TASK REQUIREMENTS: Give the entries below again, word for word, and leave out the images.

↓↓↓

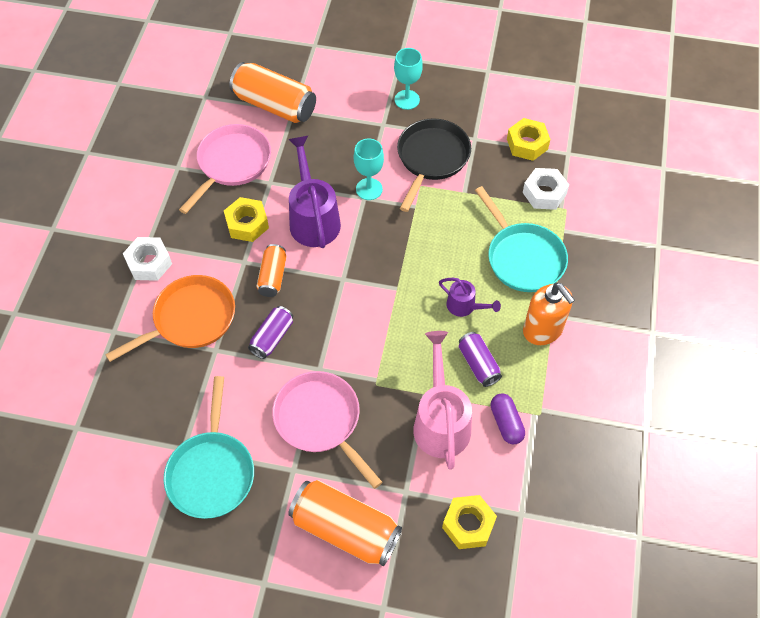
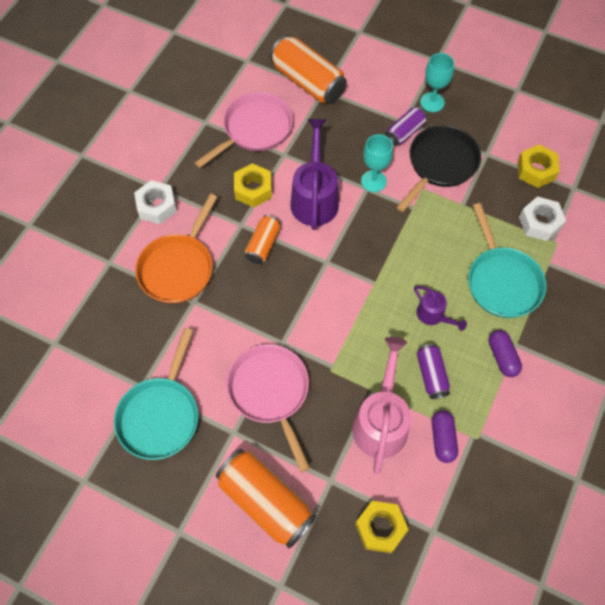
camera: 15 degrees right, 5 degrees up
(190, 319) = (178, 267): orange pan -> orange pan turned 135 degrees clockwise
(272, 337) = (247, 302): purple can -> purple can (404, 132)
(543, 330) = (502, 357): orange soap dispenser -> purple capsule

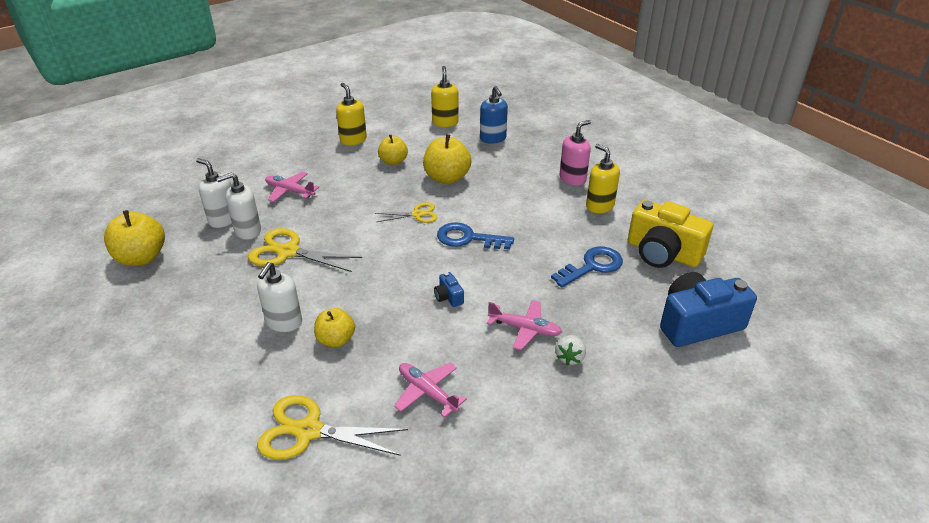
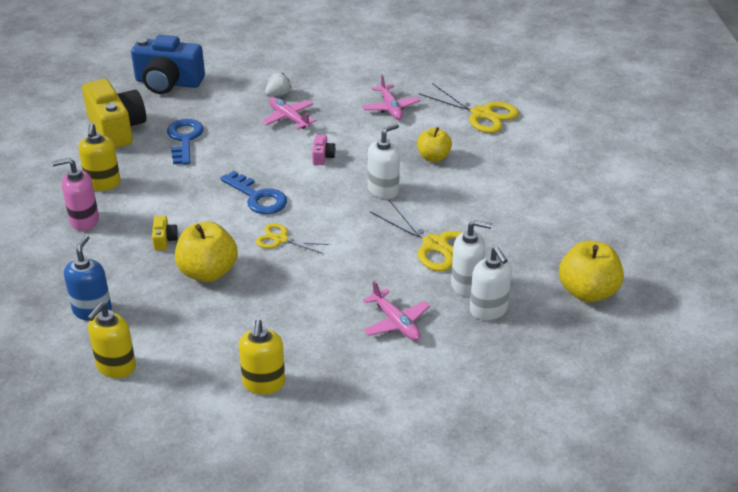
camera: 150 degrees left, 0 degrees up
(284, 322) = (468, 183): white soap dispenser -> white soap dispenser (383, 190)
(393, 161) = (244, 321): yellow apple -> none
(448, 297) = (322, 157): blue camera -> pink camera
(501, 186) = (164, 240): none -> yellow camera
(592, 266) = (184, 139): blue key -> blue key turned 90 degrees clockwise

↑↑↑

RESULT:
camera: 15 degrees right, 5 degrees up
(190, 319) = (178, 267): orange pan -> orange pan turned 135 degrees clockwise
(272, 337) = (247, 302): purple can -> purple can (404, 132)
(543, 330) = (502, 357): orange soap dispenser -> purple capsule

camera: 150 degrees left, 0 degrees up
(284, 322) = (468, 183): white soap dispenser -> white soap dispenser (383, 190)
(393, 161) = (244, 321): yellow apple -> none
(448, 297) = (322, 157): blue camera -> pink camera
(501, 186) = (164, 240): none -> yellow camera
(592, 266) = (184, 139): blue key -> blue key turned 90 degrees clockwise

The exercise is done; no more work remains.